== Raw data ==
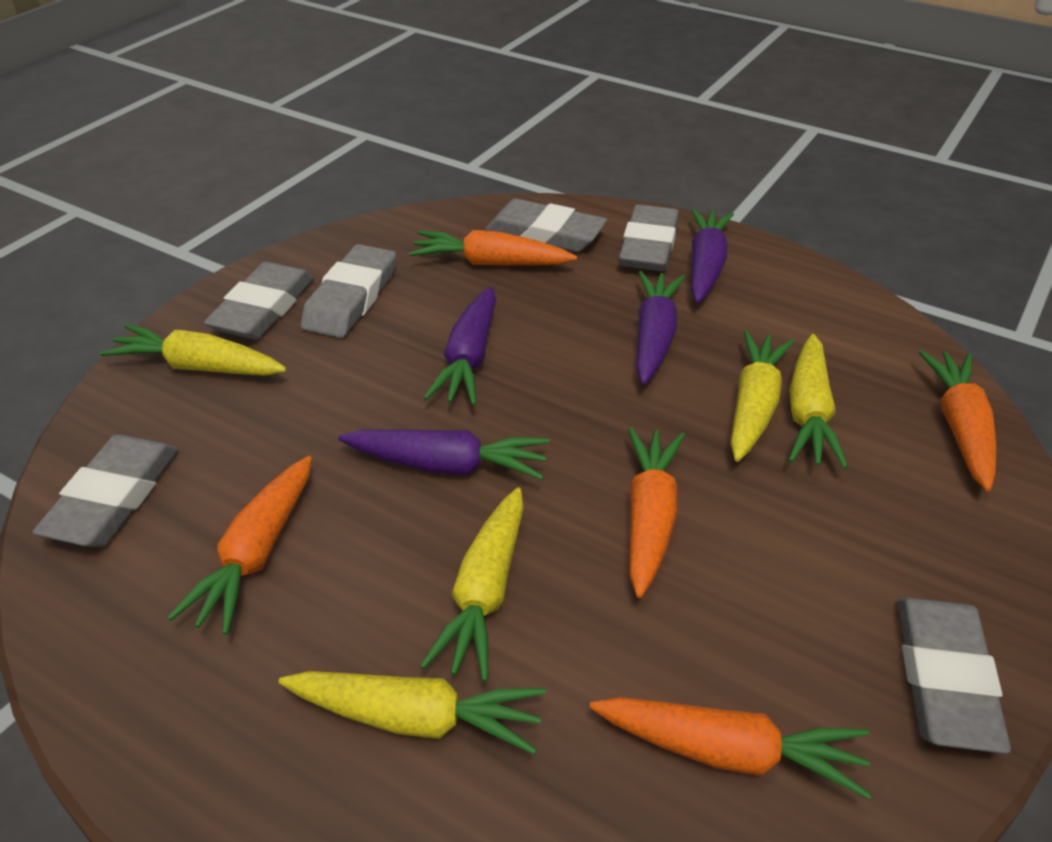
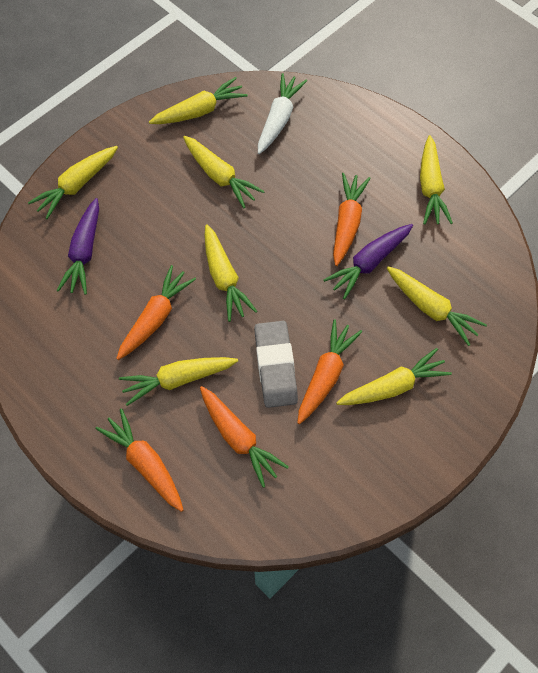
grey eraser: 6 -> 1
purple carrot: 4 -> 2
white carrot: 0 -> 1
yellow carrot: 5 -> 8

== Exercise ==
Tally the lines above that include "carrot"; give only the tally.

== Written reply ==
3